→ What is expected:
The reply should hold every line of the data, unchanged and complete.

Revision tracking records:

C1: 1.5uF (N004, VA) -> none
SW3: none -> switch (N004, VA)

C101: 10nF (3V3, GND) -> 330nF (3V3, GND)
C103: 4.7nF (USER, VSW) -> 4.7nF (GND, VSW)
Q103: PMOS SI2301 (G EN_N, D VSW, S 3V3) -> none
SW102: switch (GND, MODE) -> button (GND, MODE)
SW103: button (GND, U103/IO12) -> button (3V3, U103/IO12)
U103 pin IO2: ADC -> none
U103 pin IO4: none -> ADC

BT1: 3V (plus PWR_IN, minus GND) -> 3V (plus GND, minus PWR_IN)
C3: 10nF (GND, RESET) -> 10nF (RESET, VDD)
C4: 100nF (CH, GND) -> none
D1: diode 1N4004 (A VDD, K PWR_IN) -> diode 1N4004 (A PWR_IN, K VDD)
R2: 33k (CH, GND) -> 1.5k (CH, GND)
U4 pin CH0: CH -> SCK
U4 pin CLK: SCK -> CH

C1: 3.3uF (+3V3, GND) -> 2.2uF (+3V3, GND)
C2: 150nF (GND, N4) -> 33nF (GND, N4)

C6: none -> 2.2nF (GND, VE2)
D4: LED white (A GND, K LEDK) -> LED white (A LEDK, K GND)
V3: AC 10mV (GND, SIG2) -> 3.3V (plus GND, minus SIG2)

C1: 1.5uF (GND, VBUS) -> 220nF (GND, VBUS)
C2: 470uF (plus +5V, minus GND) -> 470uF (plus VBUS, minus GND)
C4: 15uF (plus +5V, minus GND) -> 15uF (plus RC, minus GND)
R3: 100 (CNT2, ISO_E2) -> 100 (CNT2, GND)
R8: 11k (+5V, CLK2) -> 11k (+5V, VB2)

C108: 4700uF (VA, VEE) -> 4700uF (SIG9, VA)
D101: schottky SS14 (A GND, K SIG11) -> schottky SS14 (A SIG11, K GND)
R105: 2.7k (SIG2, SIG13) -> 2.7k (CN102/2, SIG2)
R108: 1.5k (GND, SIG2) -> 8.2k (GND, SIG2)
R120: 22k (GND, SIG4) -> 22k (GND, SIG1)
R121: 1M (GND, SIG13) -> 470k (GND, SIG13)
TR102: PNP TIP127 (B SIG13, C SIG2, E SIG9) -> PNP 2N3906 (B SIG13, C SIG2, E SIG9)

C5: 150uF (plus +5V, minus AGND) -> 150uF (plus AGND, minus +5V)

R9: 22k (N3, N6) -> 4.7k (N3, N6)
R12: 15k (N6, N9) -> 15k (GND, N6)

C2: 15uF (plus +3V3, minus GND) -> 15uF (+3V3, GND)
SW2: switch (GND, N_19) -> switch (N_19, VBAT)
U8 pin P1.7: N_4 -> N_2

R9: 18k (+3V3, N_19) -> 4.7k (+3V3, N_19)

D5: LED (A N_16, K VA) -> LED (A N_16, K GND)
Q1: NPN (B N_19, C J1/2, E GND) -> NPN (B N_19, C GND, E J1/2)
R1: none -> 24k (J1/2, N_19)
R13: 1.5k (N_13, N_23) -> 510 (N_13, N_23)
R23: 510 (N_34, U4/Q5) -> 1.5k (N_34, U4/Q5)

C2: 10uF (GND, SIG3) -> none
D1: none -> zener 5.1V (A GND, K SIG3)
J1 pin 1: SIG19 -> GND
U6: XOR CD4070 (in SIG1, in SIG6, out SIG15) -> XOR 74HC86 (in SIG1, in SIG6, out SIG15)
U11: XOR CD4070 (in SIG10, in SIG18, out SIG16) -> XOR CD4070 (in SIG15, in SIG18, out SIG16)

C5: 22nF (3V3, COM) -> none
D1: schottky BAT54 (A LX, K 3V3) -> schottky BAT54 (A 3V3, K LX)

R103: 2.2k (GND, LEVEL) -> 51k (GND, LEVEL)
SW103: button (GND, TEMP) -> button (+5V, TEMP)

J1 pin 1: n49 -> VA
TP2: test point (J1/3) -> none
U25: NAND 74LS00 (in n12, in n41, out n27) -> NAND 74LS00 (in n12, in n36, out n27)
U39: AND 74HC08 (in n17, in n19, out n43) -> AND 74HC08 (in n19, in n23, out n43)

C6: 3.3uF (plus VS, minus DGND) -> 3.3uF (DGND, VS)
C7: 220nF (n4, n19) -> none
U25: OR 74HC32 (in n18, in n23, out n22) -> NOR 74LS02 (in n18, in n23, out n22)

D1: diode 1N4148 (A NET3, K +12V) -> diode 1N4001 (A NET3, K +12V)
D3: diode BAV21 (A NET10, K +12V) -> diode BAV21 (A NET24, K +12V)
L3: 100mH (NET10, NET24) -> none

→ Result for this task:
C1: 1.5uF (N004, VA) -> none
SW3: none -> switch (N004, VA)

C101: 10nF (3V3, GND) -> 330nF (3V3, GND)
C103: 4.7nF (USER, VSW) -> 4.7nF (GND, VSW)
Q103: PMOS SI2301 (G EN_N, D VSW, S 3V3) -> none
SW102: switch (GND, MODE) -> button (GND, MODE)
SW103: button (GND, U103/IO12) -> button (3V3, U103/IO12)
U103 pin IO2: ADC -> none
U103 pin IO4: none -> ADC

BT1: 3V (plus PWR_IN, minus GND) -> 3V (plus GND, minus PWR_IN)
C3: 10nF (GND, RESET) -> 10nF (RESET, VDD)
C4: 100nF (CH, GND) -> none
D1: diode 1N4004 (A VDD, K PWR_IN) -> diode 1N4004 (A PWR_IN, K VDD)
R2: 33k (CH, GND) -> 1.5k (CH, GND)
U4 pin CH0: CH -> SCK
U4 pin CLK: SCK -> CH

C1: 3.3uF (+3V3, GND) -> 2.2uF (+3V3, GND)
C2: 150nF (GND, N4) -> 33nF (GND, N4)

C6: none -> 2.2nF (GND, VE2)
D4: LED white (A GND, K LEDK) -> LED white (A LEDK, K GND)
V3: AC 10mV (GND, SIG2) -> 3.3V (plus GND, minus SIG2)

C1: 1.5uF (GND, VBUS) -> 220nF (GND, VBUS)
C2: 470uF (plus +5V, minus GND) -> 470uF (plus VBUS, minus GND)
C4: 15uF (plus +5V, minus GND) -> 15uF (plus RC, minus GND)
R3: 100 (CNT2, ISO_E2) -> 100 (CNT2, GND)
R8: 11k (+5V, CLK2) -> 11k (+5V, VB2)

C108: 4700uF (VA, VEE) -> 4700uF (SIG9, VA)
D101: schottky SS14 (A GND, K SIG11) -> schottky SS14 (A SIG11, K GND)
R105: 2.7k (SIG2, SIG13) -> 2.7k (CN102/2, SIG2)
R108: 1.5k (GND, SIG2) -> 8.2k (GND, SIG2)
R120: 22k (GND, SIG4) -> 22k (GND, SIG1)
R121: 1M (GND, SIG13) -> 470k (GND, SIG13)
TR102: PNP TIP127 (B SIG13, C SIG2, E SIG9) -> PNP 2N3906 (B SIG13, C SIG2, E SIG9)

C5: 150uF (plus +5V, minus AGND) -> 150uF (plus AGND, minus +5V)

R9: 22k (N3, N6) -> 4.7k (N3, N6)
R12: 15k (N6, N9) -> 15k (GND, N6)

C2: 15uF (plus +3V3, minus GND) -> 15uF (+3V3, GND)
SW2: switch (GND, N_19) -> switch (N_19, VBAT)
U8 pin P1.7: N_4 -> N_2

R9: 18k (+3V3, N_19) -> 4.7k (+3V3, N_19)

D5: LED (A N_16, K VA) -> LED (A N_16, K GND)
Q1: NPN (B N_19, C J1/2, E GND) -> NPN (B N_19, C GND, E J1/2)
R1: none -> 24k (J1/2, N_19)
R13: 1.5k (N_13, N_23) -> 510 (N_13, N_23)
R23: 510 (N_34, U4/Q5) -> 1.5k (N_34, U4/Q5)

C2: 10uF (GND, SIG3) -> none
D1: none -> zener 5.1V (A GND, K SIG3)
J1 pin 1: SIG19 -> GND
U6: XOR CD4070 (in SIG1, in SIG6, out SIG15) -> XOR 74HC86 (in SIG1, in SIG6, out SIG15)
U11: XOR CD4070 (in SIG10, in SIG18, out SIG16) -> XOR CD4070 (in SIG15, in SIG18, out SIG16)

C5: 22nF (3V3, COM) -> none
D1: schottky BAT54 (A LX, K 3V3) -> schottky BAT54 (A 3V3, K LX)

R103: 2.2k (GND, LEVEL) -> 51k (GND, LEVEL)
SW103: button (GND, TEMP) -> button (+5V, TEMP)

J1 pin 1: n49 -> VA
TP2: test point (J1/3) -> none
U25: NAND 74LS00 (in n12, in n41, out n27) -> NAND 74LS00 (in n12, in n36, out n27)
U39: AND 74HC08 (in n17, in n19, out n43) -> AND 74HC08 (in n19, in n23, out n43)

C6: 3.3uF (plus VS, minus DGND) -> 3.3uF (DGND, VS)
C7: 220nF (n4, n19) -> none
U25: OR 74HC32 (in n18, in n23, out n22) -> NOR 74LS02 (in n18, in n23, out n22)

D1: diode 1N4148 (A NET3, K +12V) -> diode 1N4001 (A NET3, K +12V)
D3: diode BAV21 (A NET10, K +12V) -> diode BAV21 (A NET24, K +12V)
L3: 100mH (NET10, NET24) -> none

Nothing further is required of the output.